- **WORK INSTRUCTION**
Reproduce the data below exactly. Skip the pictures.

── EXCERPTED DATA ──

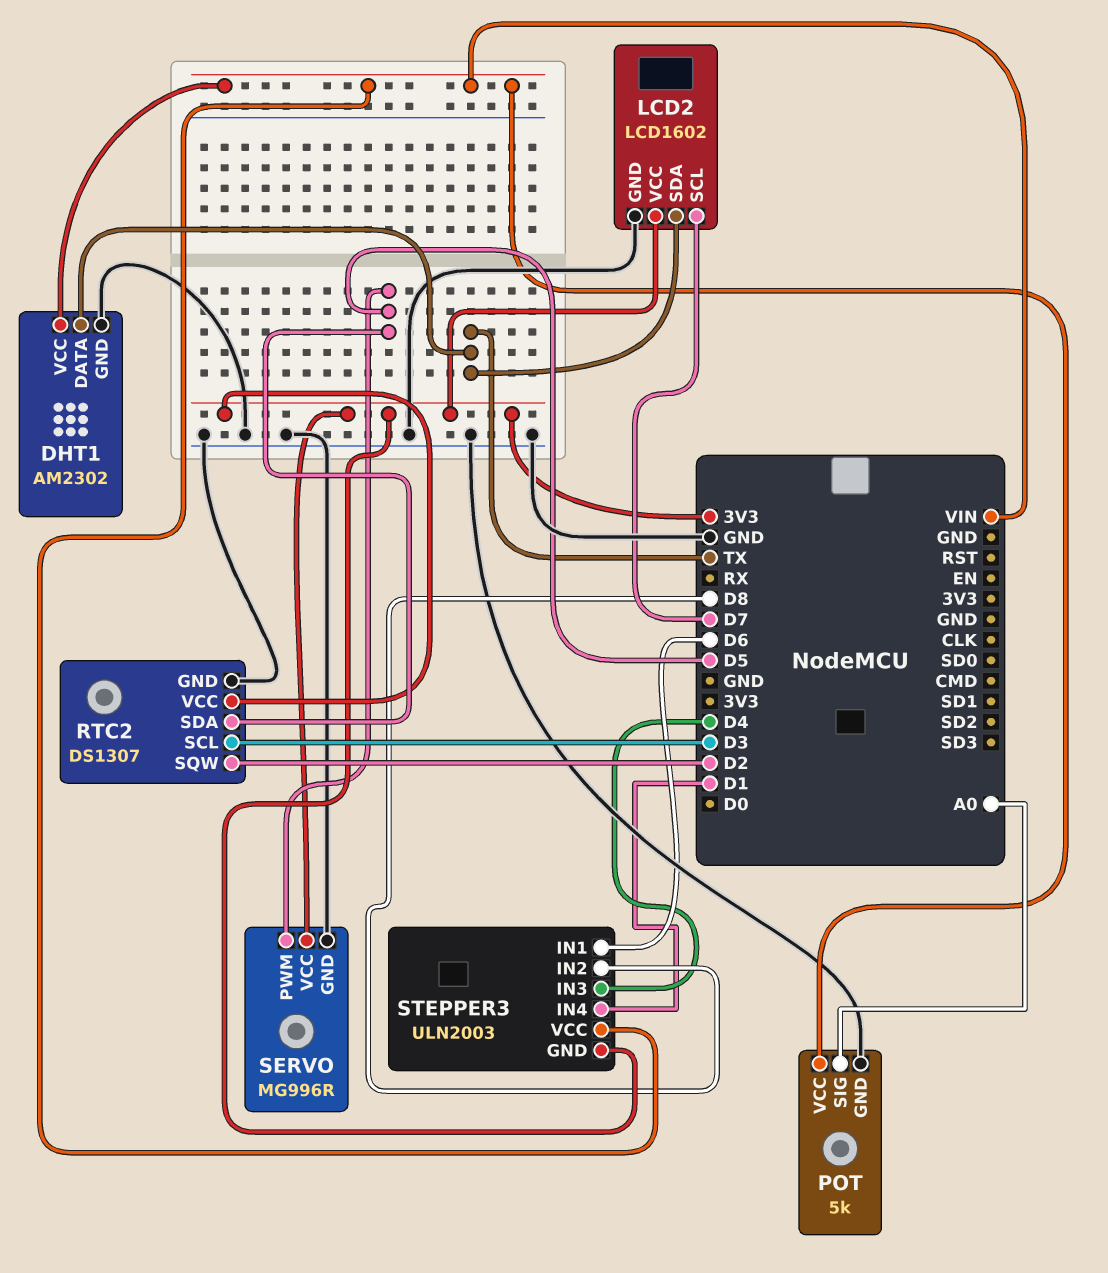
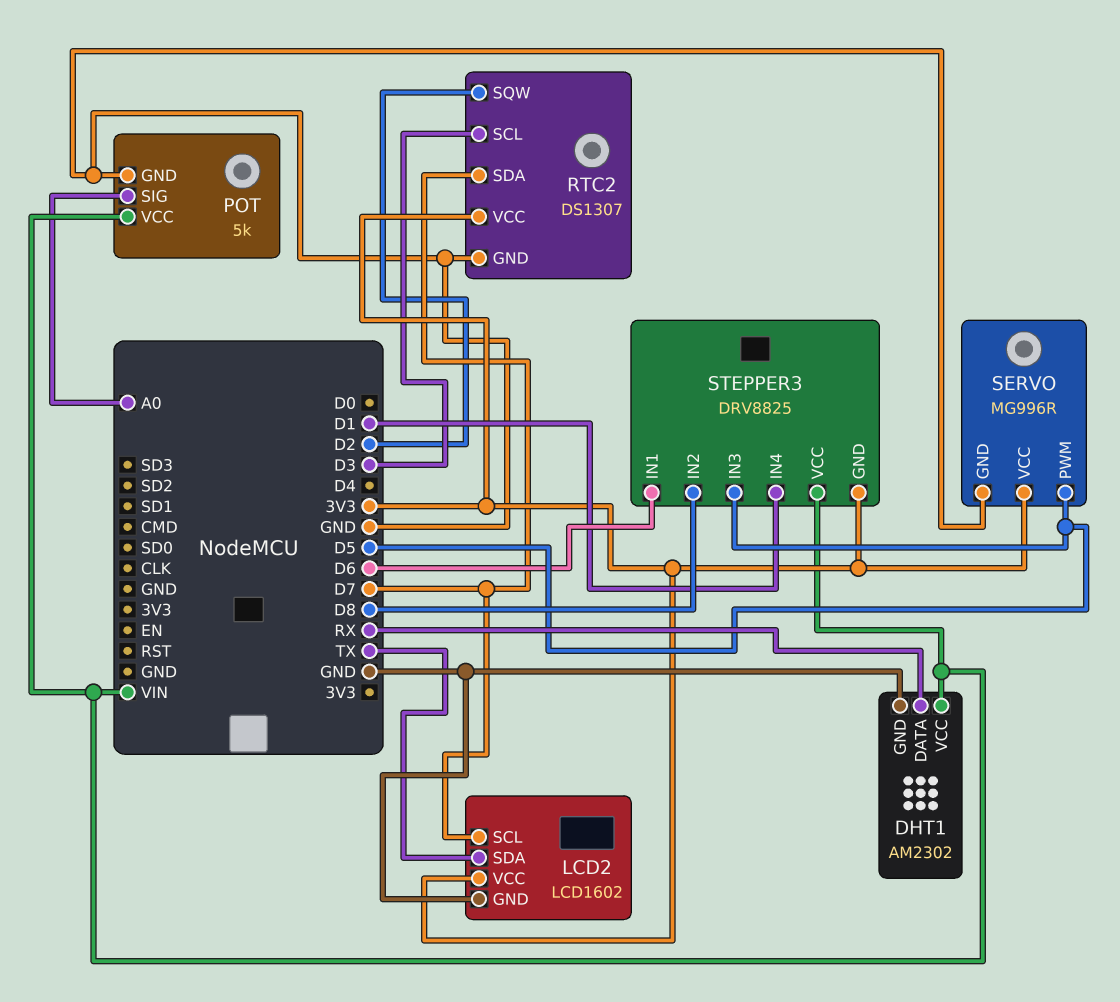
DHT1 pin DATA: TX -> RX
RTC2 pin SDA: D5 -> D7
STEPPER3: ULN2003 -> DRV8825
STEPPER3 pin IN3: D4 -> D5

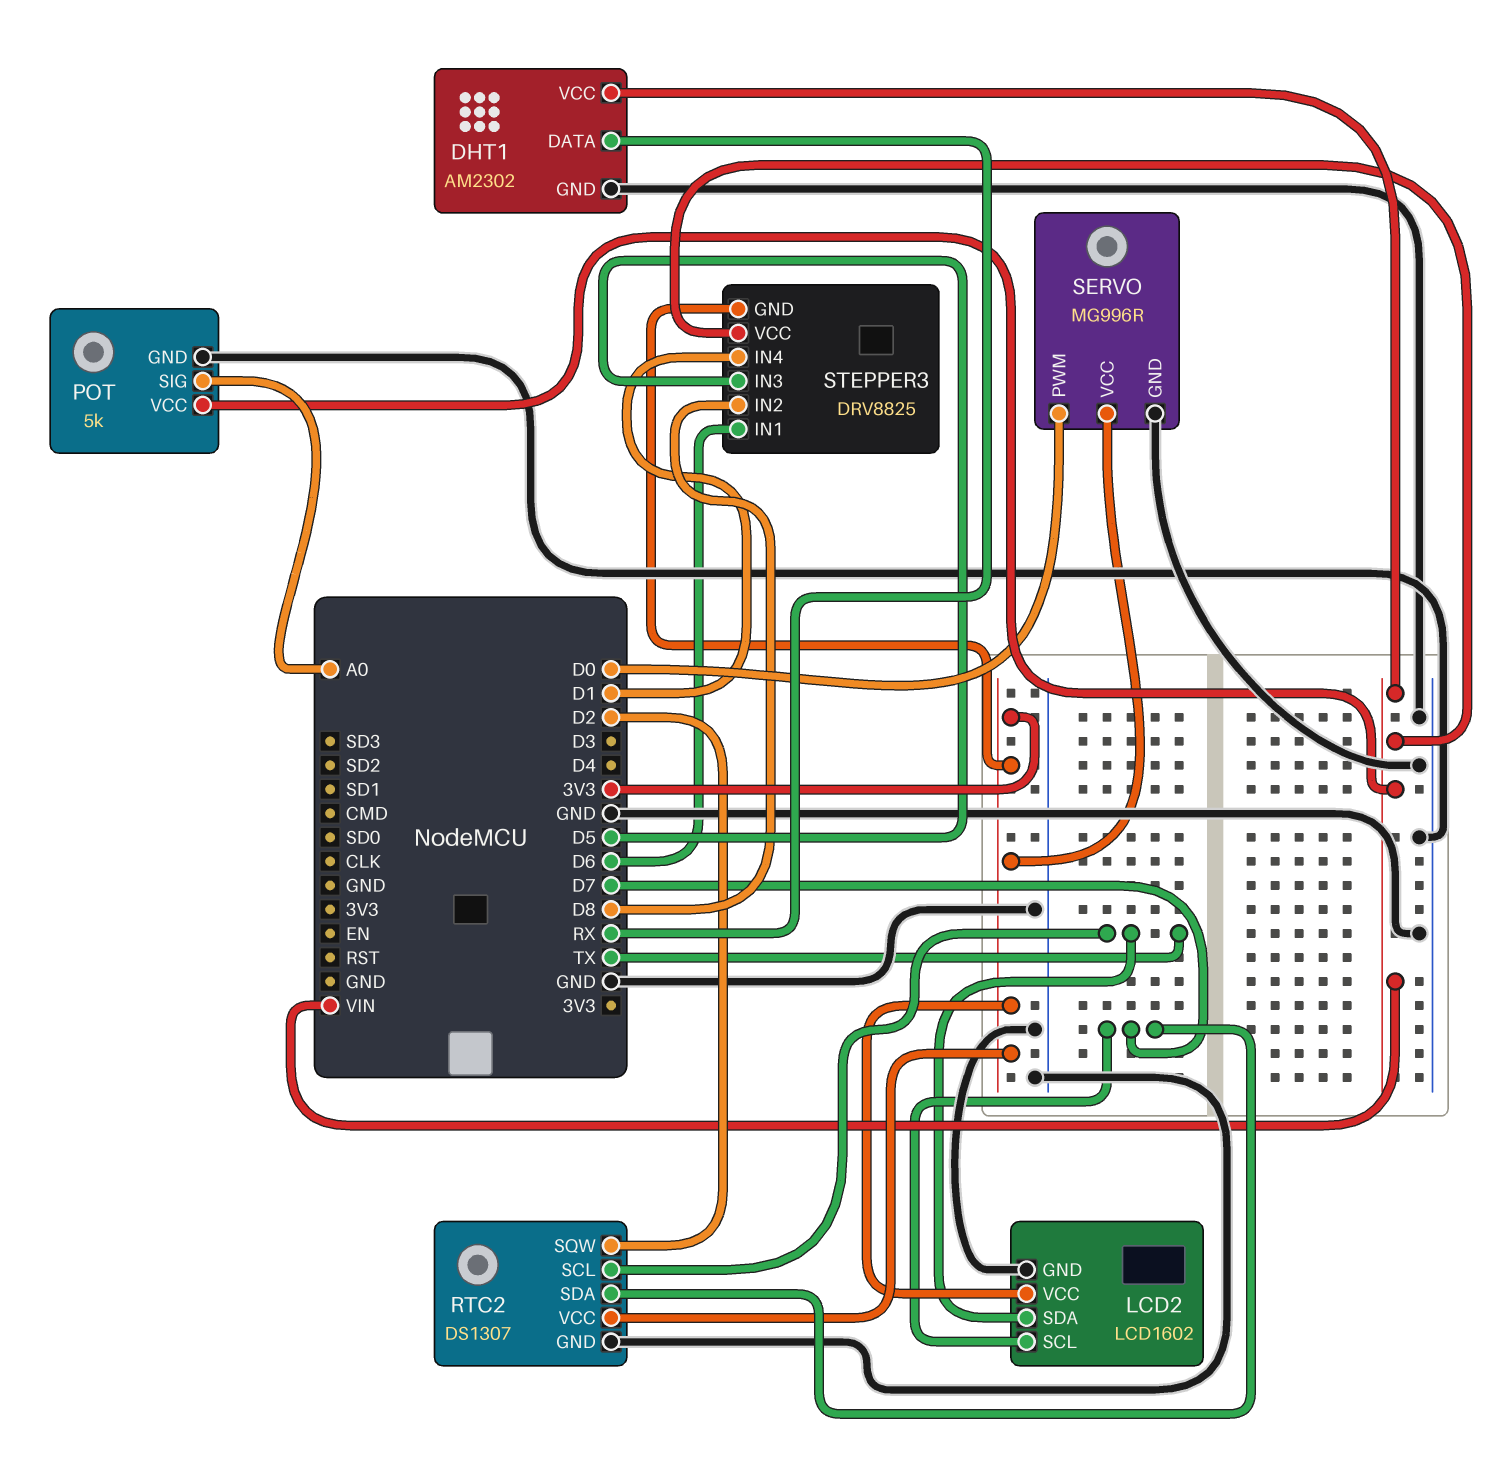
RTC2 pin SCL: D3 -> TX
SERVO pin PWM: D5 -> D0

───

- **RESPONSE TO THIS EXERCISE**
DHT1 pin DATA: TX -> RX
RTC2 pin SDA: D5 -> D7
STEPPER3: ULN2003 -> DRV8825
STEPPER3 pin IN3: D4 -> D5

RTC2 pin SCL: D3 -> TX
SERVO pin PWM: D5 -> D0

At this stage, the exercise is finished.